The entries below are to be repeated exactly, with the pictures left out.

[Exercise materials Boundary: Start]

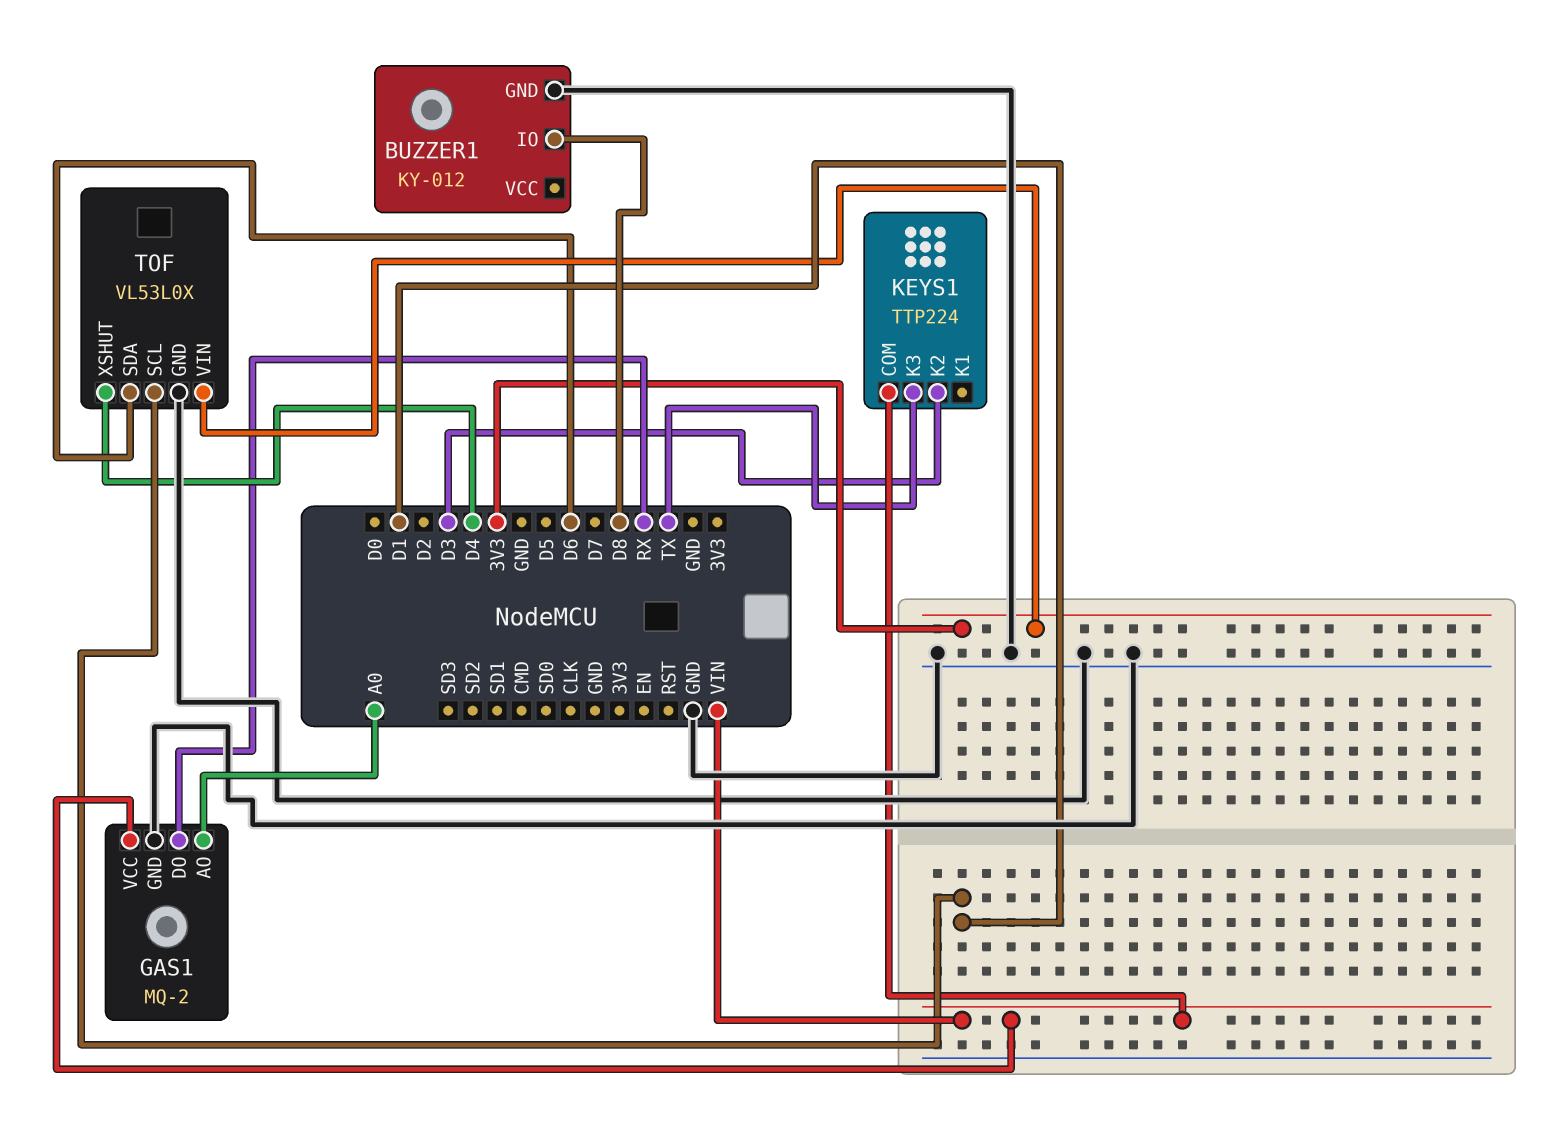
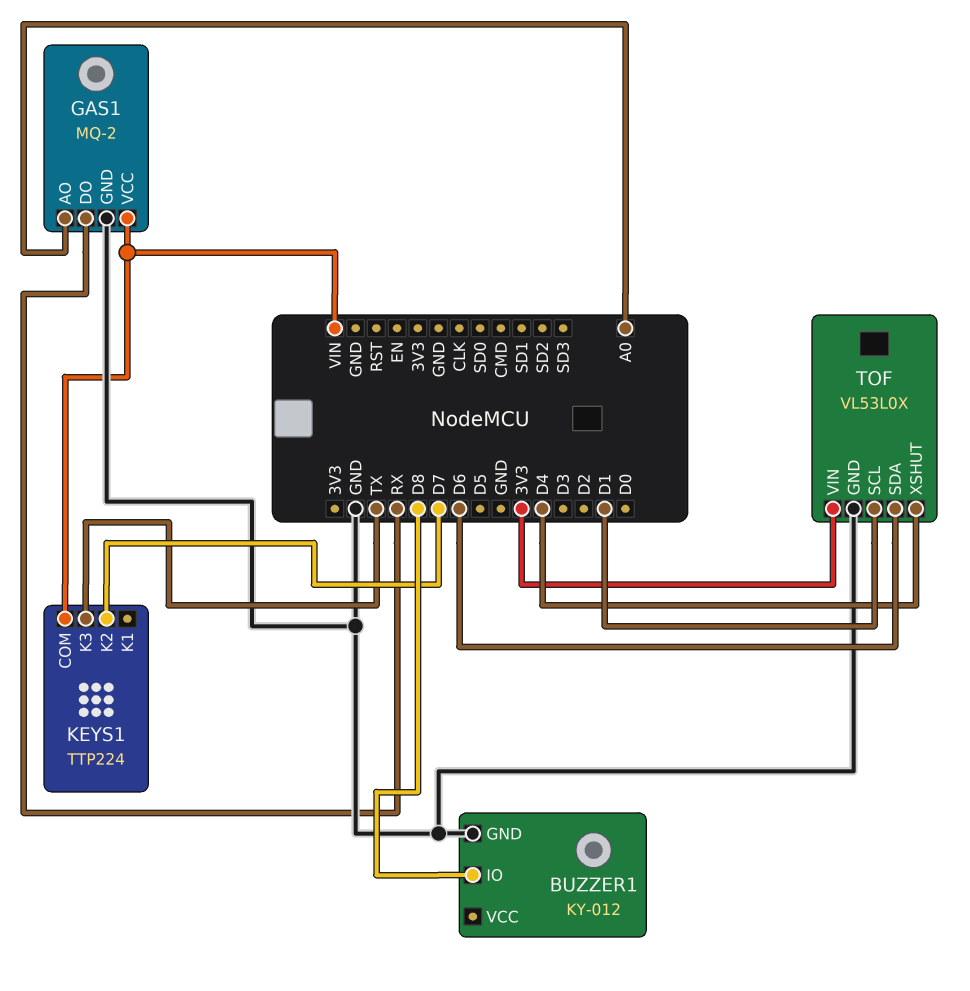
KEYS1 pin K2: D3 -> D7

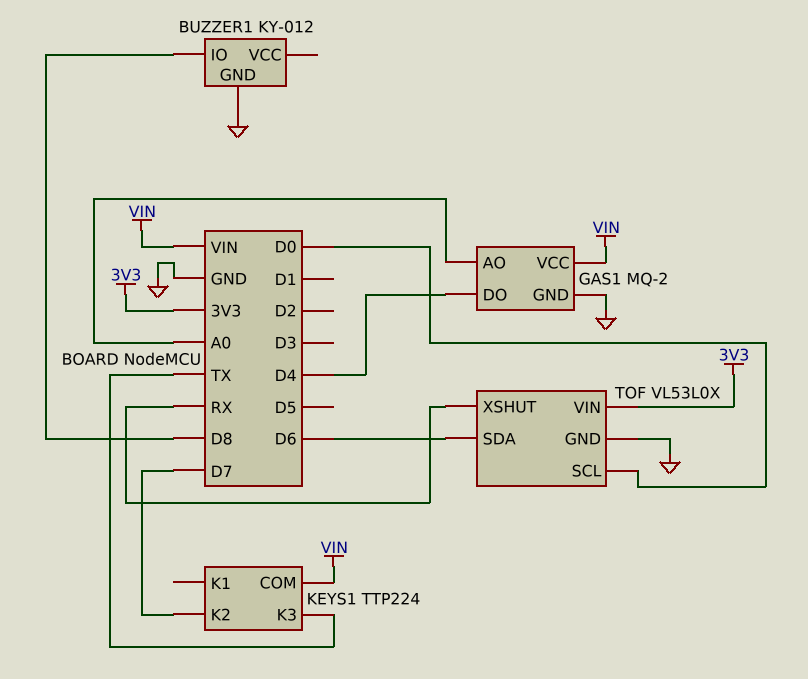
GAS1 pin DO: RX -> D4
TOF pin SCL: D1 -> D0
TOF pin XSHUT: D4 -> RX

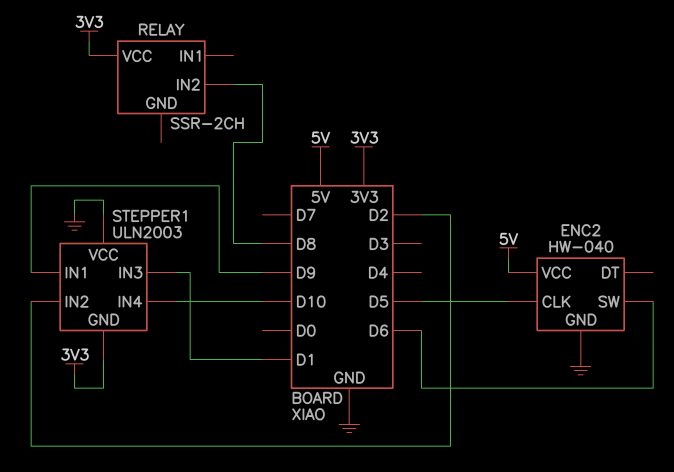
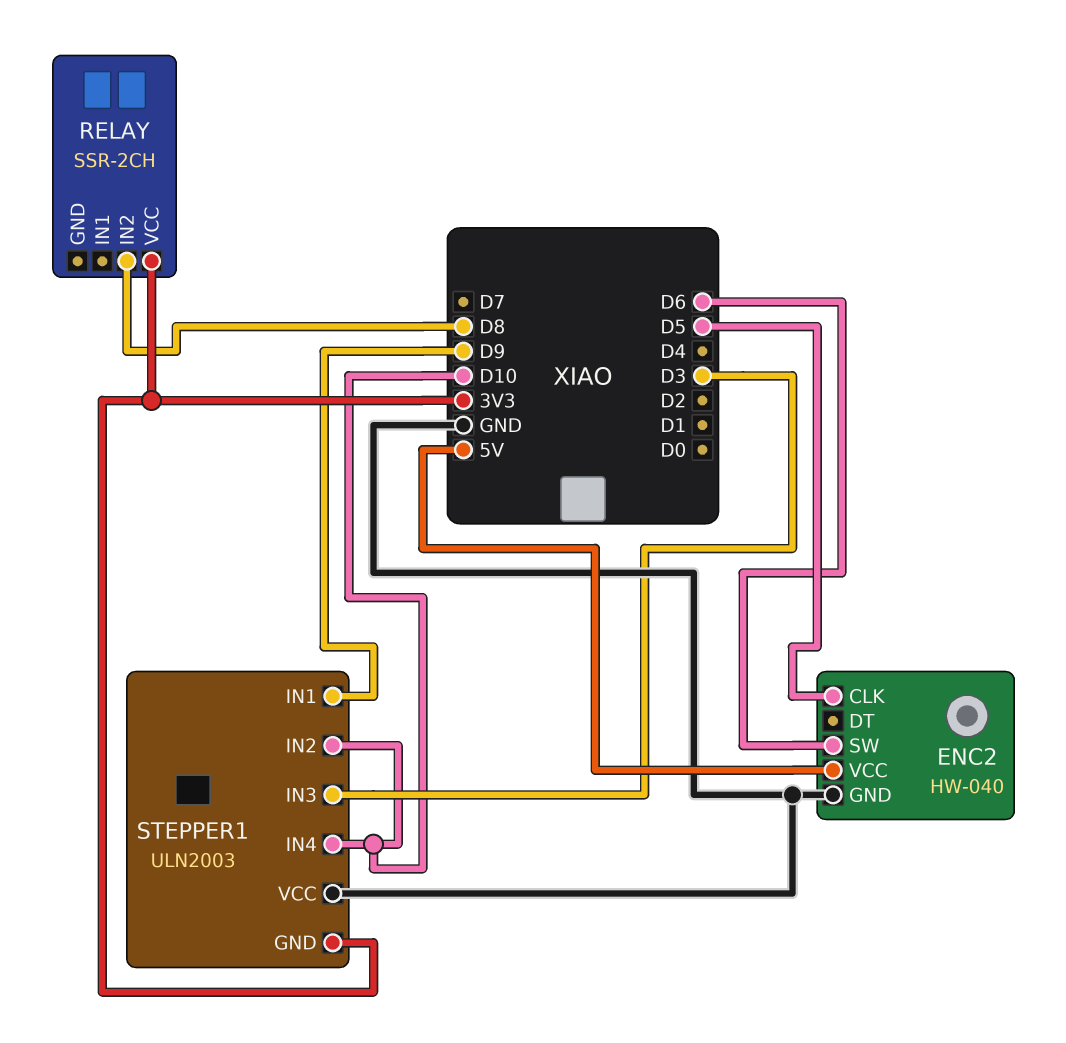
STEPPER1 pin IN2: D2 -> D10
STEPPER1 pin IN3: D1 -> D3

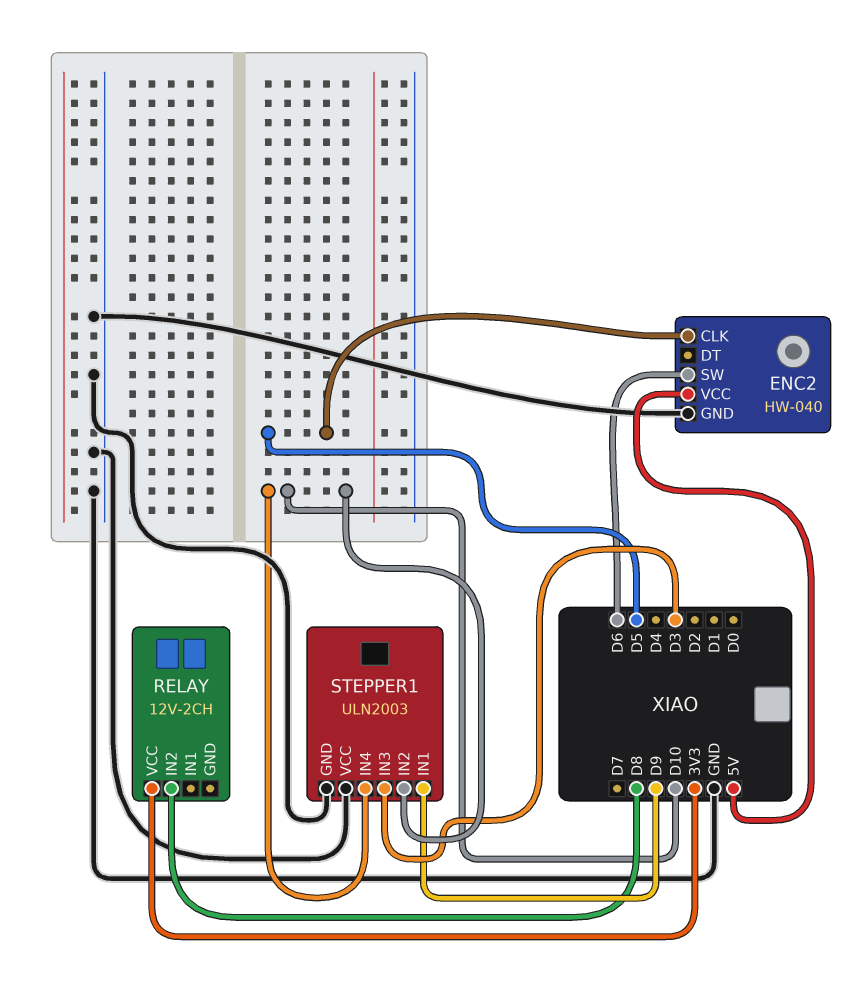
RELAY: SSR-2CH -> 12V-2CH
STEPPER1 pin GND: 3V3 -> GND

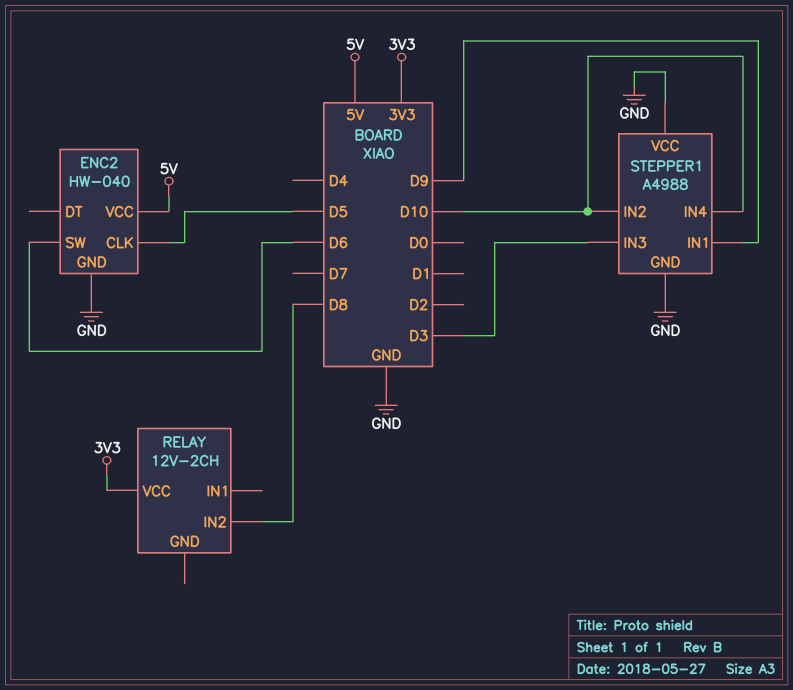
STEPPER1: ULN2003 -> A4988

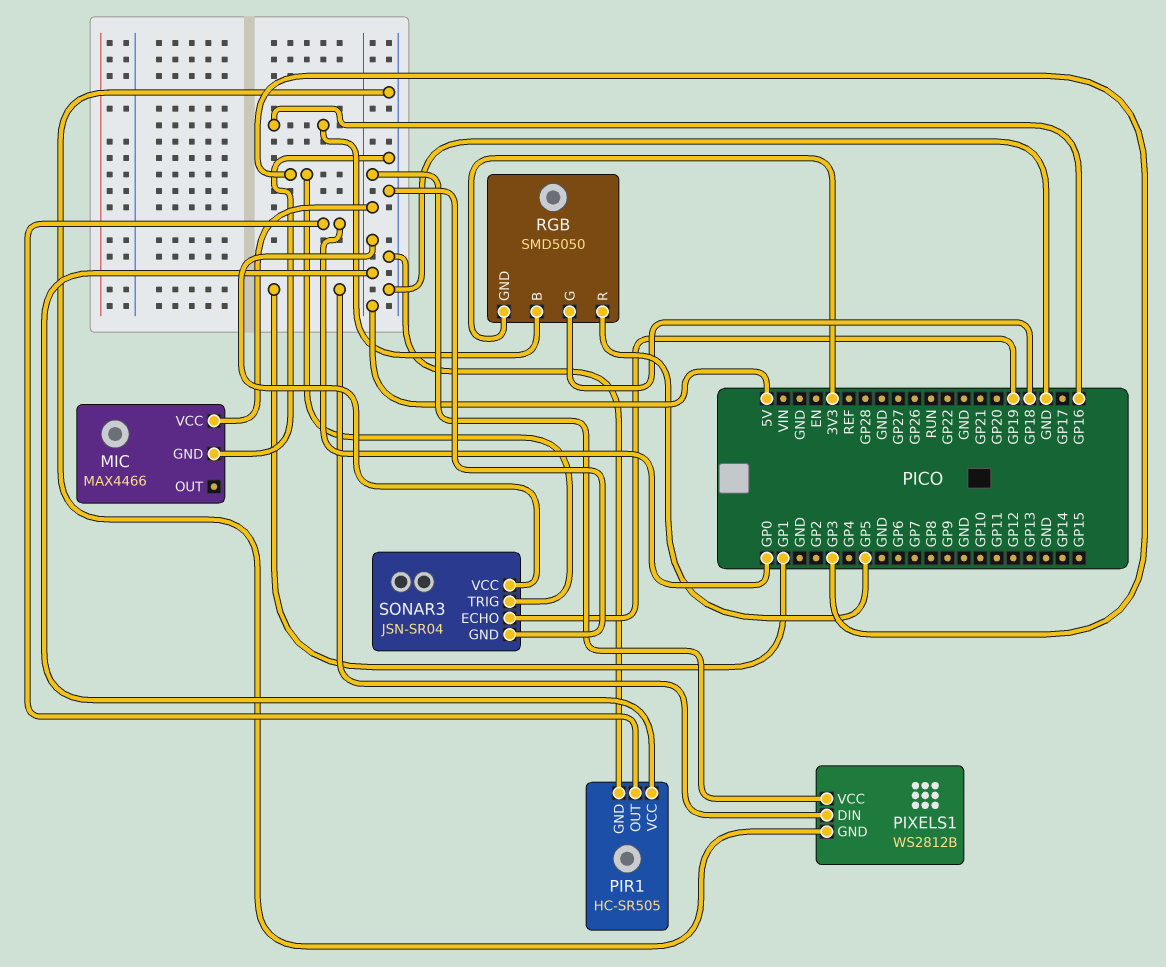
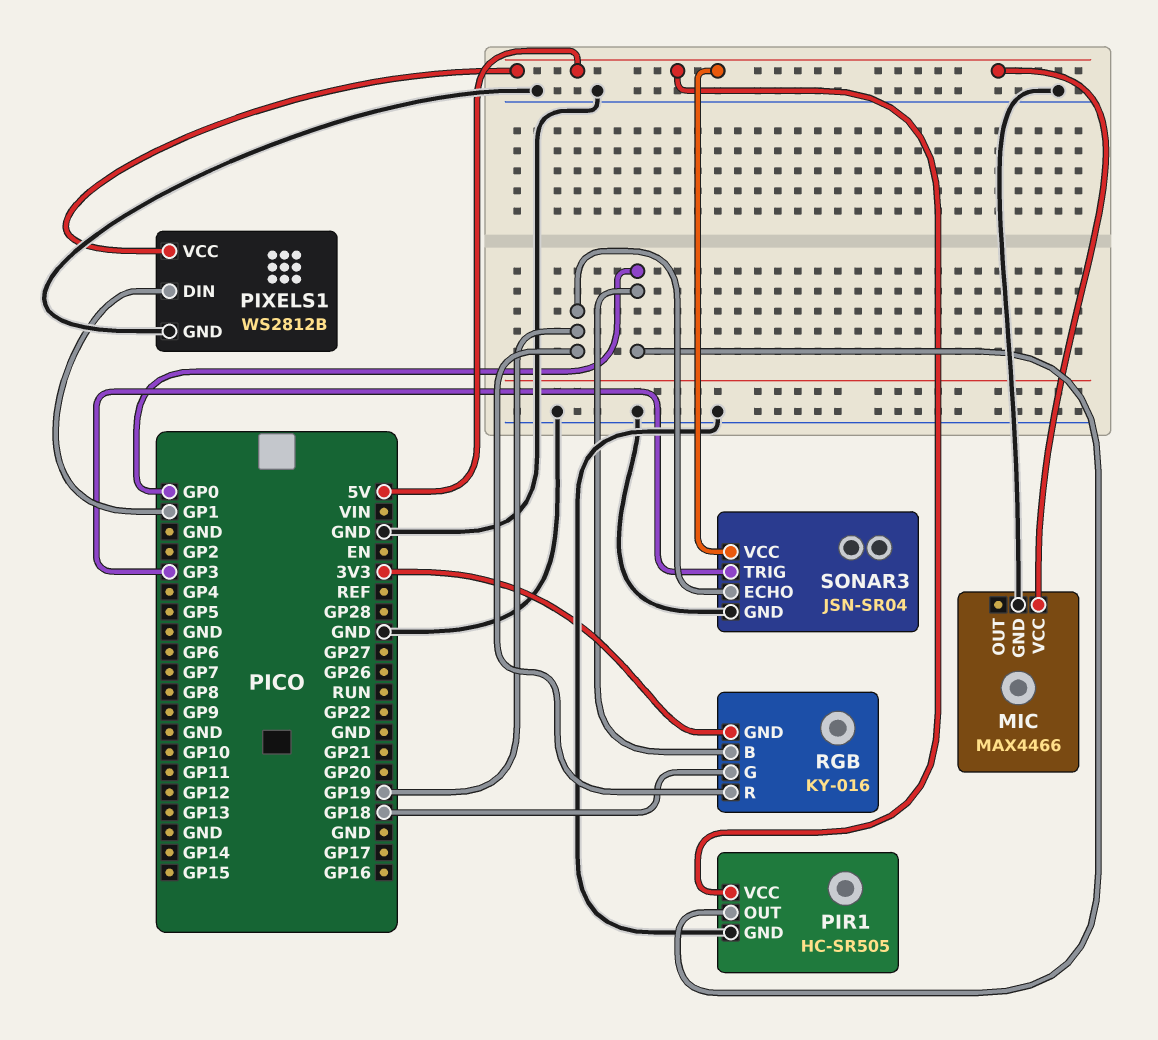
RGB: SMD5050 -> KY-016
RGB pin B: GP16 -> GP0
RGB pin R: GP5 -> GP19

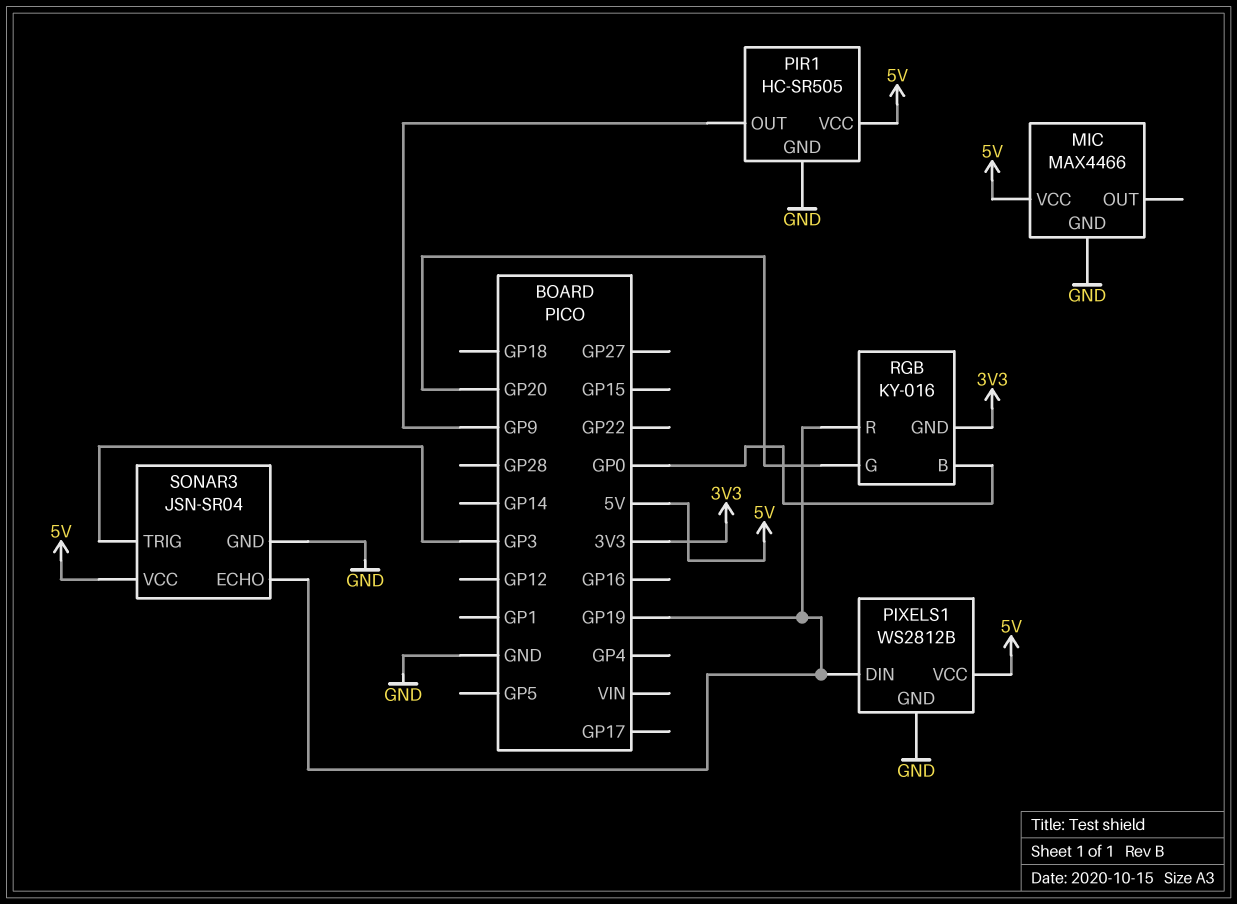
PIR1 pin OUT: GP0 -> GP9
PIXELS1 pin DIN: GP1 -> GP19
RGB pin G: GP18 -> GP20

[Exercise materials Boundary: End]

## Answer below
KEYS1 pin K2: D3 -> D7

GAS1 pin DO: RX -> D4
TOF pin SCL: D1 -> D0
TOF pin XSHUT: D4 -> RX

STEPPER1 pin IN2: D2 -> D10
STEPPER1 pin IN3: D1 -> D3

RELAY: SSR-2CH -> 12V-2CH
STEPPER1 pin GND: 3V3 -> GND

STEPPER1: ULN2003 -> A4988

RGB: SMD5050 -> KY-016
RGB pin B: GP16 -> GP0
RGB pin R: GP5 -> GP19

PIR1 pin OUT: GP0 -> GP9
PIXELS1 pin DIN: GP1 -> GP19
RGB pin G: GP18 -> GP20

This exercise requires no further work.